Task directions – Once you find the line containing "red key: 3 -> 2" in the data below, copy it and each following line exactly, up to and including the line containing "pink trophy: 5 -> 8", and nothing else.

Object tracking records:
== Segment start ==

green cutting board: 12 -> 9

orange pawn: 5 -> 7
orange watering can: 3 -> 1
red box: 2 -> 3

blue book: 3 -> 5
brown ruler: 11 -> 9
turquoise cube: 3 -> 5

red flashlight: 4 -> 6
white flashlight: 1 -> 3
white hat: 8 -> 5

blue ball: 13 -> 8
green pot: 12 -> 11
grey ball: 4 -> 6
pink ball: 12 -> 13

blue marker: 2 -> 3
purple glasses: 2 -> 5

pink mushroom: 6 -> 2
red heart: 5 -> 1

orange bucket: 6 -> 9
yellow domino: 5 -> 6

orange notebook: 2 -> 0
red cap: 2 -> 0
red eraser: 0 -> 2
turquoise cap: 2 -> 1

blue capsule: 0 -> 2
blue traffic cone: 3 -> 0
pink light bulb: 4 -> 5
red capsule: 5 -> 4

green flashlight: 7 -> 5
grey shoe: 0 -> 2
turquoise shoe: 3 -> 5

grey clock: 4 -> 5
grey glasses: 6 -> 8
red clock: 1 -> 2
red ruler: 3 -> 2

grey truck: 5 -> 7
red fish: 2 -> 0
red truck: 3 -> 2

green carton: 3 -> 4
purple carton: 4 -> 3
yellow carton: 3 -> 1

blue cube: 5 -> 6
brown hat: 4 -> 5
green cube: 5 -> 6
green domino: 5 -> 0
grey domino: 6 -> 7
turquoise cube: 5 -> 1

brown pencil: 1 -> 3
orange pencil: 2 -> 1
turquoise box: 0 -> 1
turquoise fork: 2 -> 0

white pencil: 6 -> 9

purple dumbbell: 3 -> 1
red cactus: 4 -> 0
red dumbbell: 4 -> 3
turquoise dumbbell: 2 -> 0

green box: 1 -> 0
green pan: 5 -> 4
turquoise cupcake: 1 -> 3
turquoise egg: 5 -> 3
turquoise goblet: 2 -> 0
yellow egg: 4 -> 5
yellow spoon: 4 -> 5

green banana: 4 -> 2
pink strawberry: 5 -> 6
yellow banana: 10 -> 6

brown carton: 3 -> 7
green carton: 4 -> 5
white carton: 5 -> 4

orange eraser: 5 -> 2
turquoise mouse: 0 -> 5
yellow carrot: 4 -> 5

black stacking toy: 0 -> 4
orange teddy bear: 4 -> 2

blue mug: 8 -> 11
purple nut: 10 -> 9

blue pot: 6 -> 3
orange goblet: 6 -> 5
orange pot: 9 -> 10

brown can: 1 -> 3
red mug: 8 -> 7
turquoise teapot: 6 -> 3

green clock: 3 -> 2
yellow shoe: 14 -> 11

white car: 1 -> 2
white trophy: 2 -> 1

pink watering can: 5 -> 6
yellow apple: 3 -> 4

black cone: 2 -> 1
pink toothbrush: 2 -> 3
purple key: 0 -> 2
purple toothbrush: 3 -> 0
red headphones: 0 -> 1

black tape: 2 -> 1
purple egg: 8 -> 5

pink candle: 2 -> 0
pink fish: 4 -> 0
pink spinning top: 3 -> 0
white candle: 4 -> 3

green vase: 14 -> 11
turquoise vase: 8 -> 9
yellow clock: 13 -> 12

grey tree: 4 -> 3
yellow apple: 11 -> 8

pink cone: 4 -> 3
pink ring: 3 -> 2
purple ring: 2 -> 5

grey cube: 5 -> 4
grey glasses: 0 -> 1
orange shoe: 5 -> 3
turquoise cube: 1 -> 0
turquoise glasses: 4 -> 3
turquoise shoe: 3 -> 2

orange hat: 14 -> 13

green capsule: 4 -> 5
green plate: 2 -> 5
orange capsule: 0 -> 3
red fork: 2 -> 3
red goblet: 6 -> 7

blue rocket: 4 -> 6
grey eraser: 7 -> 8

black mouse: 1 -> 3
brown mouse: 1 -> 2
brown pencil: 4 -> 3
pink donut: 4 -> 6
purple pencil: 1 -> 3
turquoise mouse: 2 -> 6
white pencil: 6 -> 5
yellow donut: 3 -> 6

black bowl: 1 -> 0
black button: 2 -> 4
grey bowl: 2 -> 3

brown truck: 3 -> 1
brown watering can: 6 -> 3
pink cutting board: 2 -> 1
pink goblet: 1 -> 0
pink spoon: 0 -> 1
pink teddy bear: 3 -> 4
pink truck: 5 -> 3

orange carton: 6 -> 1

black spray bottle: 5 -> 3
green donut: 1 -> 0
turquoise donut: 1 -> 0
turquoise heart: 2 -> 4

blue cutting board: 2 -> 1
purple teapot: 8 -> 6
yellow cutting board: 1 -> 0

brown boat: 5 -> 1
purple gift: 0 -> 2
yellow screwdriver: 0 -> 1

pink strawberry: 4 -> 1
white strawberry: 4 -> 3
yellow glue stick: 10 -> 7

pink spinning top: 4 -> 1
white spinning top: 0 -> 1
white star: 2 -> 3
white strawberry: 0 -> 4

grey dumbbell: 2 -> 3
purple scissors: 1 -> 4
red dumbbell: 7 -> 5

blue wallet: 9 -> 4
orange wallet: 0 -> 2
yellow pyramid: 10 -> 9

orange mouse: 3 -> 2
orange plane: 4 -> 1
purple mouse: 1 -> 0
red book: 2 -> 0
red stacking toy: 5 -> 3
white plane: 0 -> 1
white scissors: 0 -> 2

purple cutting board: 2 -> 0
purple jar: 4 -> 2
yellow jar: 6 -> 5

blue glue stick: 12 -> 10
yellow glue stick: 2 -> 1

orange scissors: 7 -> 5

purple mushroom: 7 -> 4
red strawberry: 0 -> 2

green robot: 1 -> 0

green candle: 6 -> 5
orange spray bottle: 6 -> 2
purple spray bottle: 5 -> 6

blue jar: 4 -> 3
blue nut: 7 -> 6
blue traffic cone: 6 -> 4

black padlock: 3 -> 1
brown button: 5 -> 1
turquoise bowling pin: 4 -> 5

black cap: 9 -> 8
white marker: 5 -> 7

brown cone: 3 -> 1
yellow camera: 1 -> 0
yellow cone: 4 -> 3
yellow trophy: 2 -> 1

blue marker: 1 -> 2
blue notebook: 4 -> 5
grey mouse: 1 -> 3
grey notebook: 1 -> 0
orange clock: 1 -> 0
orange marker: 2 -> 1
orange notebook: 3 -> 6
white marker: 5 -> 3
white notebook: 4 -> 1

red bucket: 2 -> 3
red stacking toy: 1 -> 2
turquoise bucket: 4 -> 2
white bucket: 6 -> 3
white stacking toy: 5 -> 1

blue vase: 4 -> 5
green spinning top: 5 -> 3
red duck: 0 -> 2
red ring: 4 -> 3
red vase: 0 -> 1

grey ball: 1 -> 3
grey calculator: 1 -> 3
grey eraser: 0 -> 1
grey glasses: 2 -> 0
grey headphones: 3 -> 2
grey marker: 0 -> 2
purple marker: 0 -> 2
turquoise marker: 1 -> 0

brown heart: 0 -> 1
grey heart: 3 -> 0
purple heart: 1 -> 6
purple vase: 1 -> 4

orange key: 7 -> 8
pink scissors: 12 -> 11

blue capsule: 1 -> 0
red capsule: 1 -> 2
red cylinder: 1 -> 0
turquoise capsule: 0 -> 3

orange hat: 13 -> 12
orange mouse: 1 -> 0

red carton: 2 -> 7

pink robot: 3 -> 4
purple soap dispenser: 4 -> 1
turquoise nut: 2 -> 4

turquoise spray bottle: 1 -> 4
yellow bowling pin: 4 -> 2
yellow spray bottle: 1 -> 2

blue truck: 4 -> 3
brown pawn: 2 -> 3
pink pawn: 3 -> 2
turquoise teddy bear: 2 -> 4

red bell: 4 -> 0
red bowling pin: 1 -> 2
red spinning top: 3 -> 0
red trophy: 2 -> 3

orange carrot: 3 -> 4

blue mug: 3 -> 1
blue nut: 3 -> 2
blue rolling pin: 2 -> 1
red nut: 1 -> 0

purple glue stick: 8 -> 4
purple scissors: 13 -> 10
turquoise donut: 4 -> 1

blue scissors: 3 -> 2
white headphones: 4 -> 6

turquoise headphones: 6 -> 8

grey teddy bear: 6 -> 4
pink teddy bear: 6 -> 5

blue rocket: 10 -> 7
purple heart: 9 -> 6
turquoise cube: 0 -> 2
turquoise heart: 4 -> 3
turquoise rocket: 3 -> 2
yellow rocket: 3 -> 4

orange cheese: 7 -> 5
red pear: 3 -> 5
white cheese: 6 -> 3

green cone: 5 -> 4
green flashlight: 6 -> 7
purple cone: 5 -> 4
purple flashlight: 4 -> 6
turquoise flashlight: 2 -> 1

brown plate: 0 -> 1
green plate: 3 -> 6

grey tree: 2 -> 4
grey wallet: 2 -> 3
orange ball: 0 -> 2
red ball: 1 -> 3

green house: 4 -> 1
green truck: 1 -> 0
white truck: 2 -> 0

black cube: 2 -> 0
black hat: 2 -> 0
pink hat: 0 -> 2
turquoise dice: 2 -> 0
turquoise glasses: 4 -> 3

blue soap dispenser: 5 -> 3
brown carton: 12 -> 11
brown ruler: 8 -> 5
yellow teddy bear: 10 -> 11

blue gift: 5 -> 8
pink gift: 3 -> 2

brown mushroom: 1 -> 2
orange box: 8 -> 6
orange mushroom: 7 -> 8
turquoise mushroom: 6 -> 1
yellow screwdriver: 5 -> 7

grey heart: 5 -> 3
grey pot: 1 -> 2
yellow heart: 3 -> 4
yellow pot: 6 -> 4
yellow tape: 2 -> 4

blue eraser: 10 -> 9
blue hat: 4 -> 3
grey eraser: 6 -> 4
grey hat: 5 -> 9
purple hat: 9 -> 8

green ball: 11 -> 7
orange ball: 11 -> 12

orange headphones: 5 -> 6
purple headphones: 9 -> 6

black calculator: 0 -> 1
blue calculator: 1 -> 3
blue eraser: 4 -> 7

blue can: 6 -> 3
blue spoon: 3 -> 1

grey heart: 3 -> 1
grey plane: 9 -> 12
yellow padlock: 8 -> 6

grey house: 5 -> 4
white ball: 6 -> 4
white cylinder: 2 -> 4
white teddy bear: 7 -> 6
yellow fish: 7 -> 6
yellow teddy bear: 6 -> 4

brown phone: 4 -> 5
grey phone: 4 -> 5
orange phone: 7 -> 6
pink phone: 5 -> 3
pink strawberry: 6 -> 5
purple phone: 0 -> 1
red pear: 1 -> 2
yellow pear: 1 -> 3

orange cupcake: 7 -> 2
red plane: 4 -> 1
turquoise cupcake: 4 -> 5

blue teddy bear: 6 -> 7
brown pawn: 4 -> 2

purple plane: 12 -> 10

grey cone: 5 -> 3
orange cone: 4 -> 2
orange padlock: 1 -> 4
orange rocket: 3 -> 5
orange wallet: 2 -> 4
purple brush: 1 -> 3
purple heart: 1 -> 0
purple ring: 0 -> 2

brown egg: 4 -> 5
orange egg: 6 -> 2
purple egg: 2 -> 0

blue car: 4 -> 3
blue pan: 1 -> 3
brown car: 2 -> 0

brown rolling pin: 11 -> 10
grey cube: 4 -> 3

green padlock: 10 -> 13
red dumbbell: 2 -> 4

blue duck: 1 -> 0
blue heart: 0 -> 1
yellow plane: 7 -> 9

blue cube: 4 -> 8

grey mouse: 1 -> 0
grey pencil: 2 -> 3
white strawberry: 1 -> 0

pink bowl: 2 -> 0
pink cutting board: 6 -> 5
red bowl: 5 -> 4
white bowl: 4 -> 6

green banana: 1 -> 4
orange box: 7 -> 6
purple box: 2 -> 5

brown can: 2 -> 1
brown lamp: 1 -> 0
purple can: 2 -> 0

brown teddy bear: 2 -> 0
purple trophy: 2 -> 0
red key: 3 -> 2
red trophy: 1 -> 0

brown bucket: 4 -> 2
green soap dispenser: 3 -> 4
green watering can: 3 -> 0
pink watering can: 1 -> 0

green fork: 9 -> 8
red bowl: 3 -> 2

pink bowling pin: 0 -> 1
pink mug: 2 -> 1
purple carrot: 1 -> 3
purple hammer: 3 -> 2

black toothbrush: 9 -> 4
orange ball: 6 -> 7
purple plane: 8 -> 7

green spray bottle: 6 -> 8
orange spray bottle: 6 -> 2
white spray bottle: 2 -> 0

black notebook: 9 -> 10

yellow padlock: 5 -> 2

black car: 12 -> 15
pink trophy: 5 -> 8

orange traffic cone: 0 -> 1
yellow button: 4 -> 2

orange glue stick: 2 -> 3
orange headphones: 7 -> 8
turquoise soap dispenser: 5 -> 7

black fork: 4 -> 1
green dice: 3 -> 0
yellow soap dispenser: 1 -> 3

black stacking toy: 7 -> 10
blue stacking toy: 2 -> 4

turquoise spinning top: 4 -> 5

== Segment end ==

Written answer –
red key: 3 -> 2
red trophy: 1 -> 0

brown bucket: 4 -> 2
green soap dispenser: 3 -> 4
green watering can: 3 -> 0
pink watering can: 1 -> 0

green fork: 9 -> 8
red bowl: 3 -> 2

pink bowling pin: 0 -> 1
pink mug: 2 -> 1
purple carrot: 1 -> 3
purple hammer: 3 -> 2

black toothbrush: 9 -> 4
orange ball: 6 -> 7
purple plane: 8 -> 7

green spray bottle: 6 -> 8
orange spray bottle: 6 -> 2
white spray bottle: 2 -> 0

black notebook: 9 -> 10

yellow padlock: 5 -> 2

black car: 12 -> 15
pink trophy: 5 -> 8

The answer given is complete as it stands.